- Task goal -
In the records below, begin at the line containing "camera: 20 degrees left, 5 degrees down" and end at the line containing "(654, 332) = (686, 186): red"; quote every line in that span exactly, including both boundary lines, and no others.

- Available data -
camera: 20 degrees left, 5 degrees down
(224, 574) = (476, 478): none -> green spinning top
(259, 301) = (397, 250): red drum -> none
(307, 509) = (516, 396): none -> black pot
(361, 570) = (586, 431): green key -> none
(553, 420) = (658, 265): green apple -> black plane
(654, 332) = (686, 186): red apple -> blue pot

---

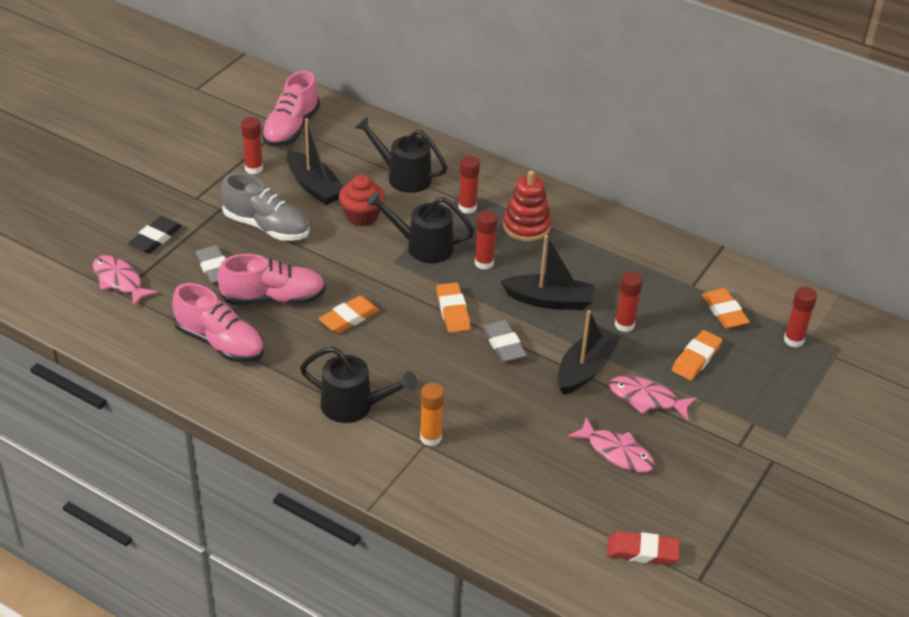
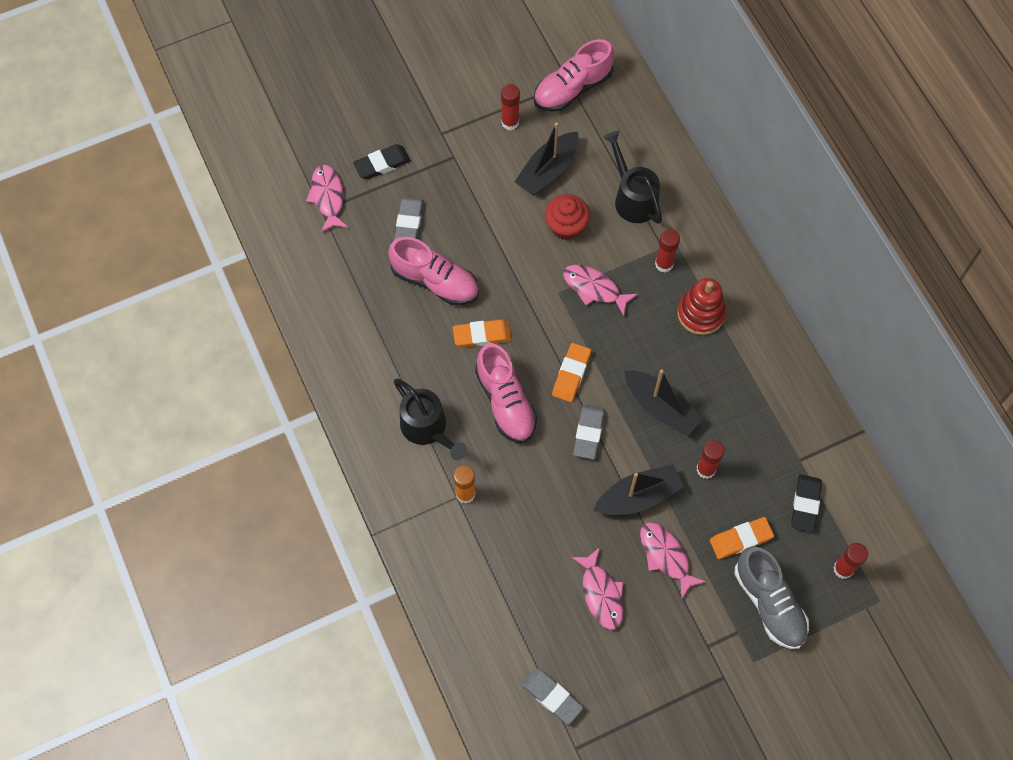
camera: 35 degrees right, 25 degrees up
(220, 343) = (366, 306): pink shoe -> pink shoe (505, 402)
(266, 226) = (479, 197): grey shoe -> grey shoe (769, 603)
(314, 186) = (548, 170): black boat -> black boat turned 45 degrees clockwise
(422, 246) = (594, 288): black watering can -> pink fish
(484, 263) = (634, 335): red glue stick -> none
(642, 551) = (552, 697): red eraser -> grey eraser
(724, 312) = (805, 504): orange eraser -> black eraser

==

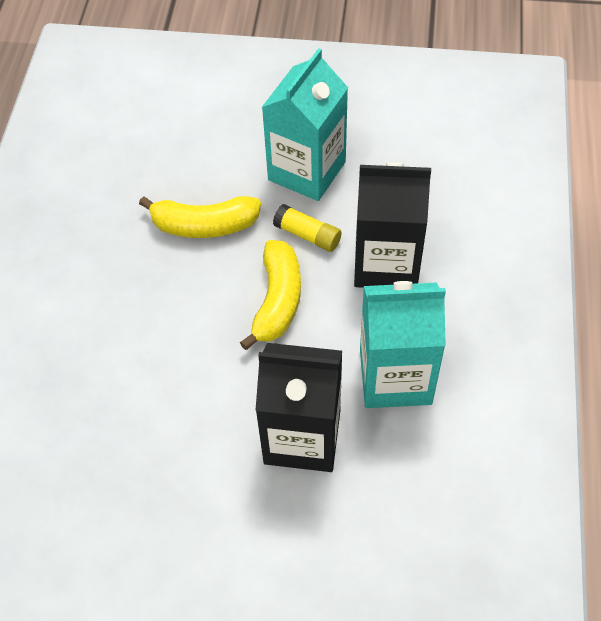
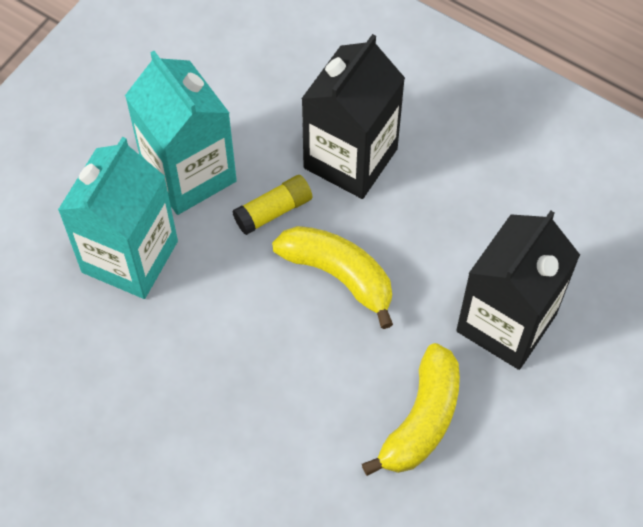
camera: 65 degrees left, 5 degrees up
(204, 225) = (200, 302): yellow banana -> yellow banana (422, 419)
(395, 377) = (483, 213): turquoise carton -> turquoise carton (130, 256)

- Exercise answer -
camera: 20 degrees left, 5 degrees down
(224, 574) = (476, 478): none -> green spinning top
(259, 301) = (397, 250): red drum -> none
(307, 509) = (516, 396): none -> black pot
(361, 570) = (586, 431): green key -> none
(553, 420) = (658, 265): green apple -> black plane
(654, 332) = (686, 186): red apple -> blue pot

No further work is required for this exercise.